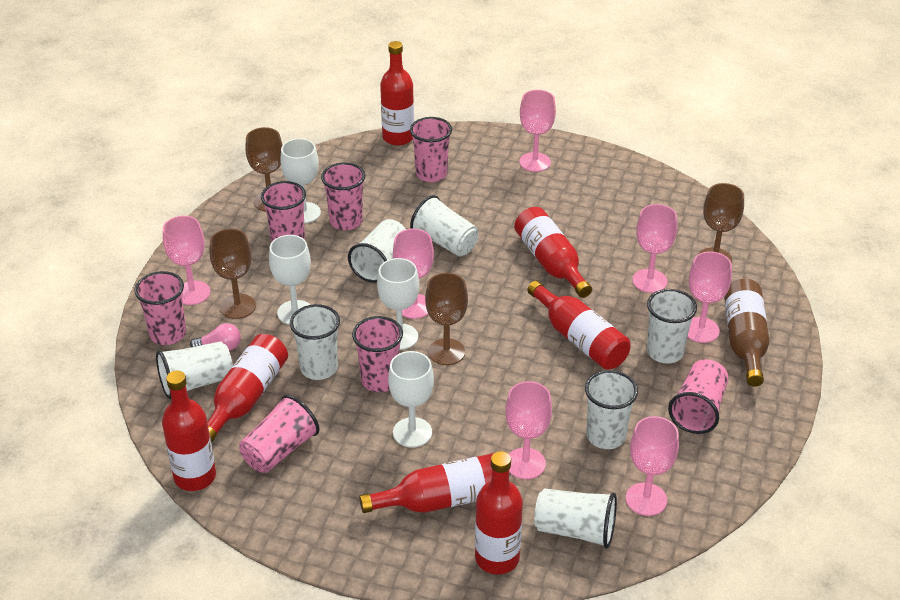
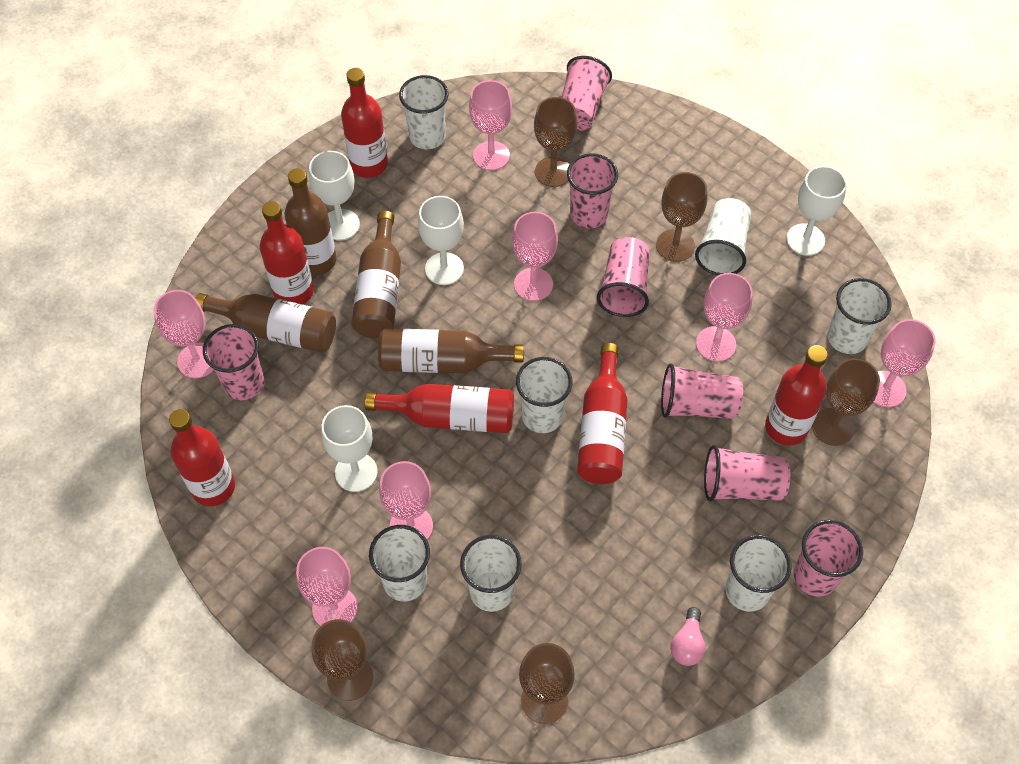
brown bottle: 1 -> 4
brown goblet: 4 -> 5
red bottle: 7 -> 6

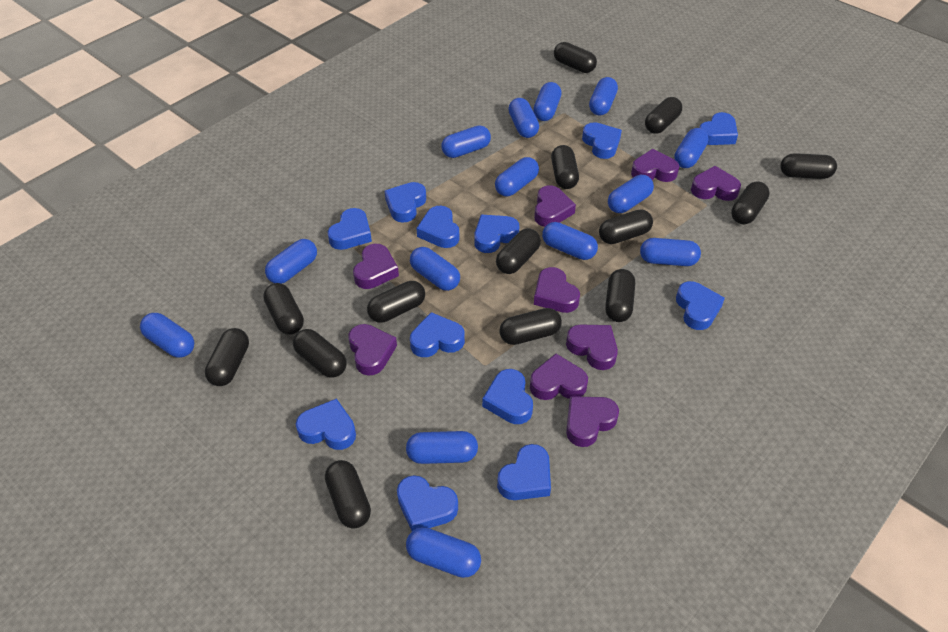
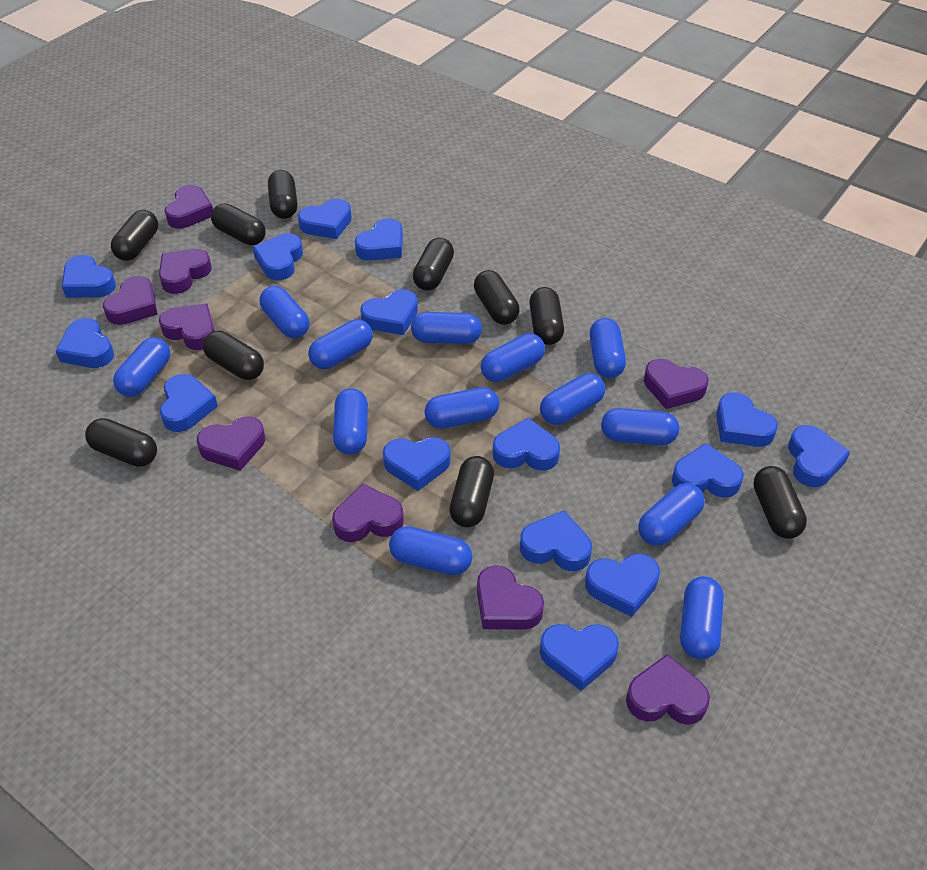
black capsule: 14 -> 10
blue capsule: 14 -> 13
blue heart: 12 -> 15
━━━━━━━━━━
The lines from the one containing "black capsule: 14 -> 10" through the last line of the records are to be transcribed exactly, with nothing else added.

black capsule: 14 -> 10
blue capsule: 14 -> 13
blue heart: 12 -> 15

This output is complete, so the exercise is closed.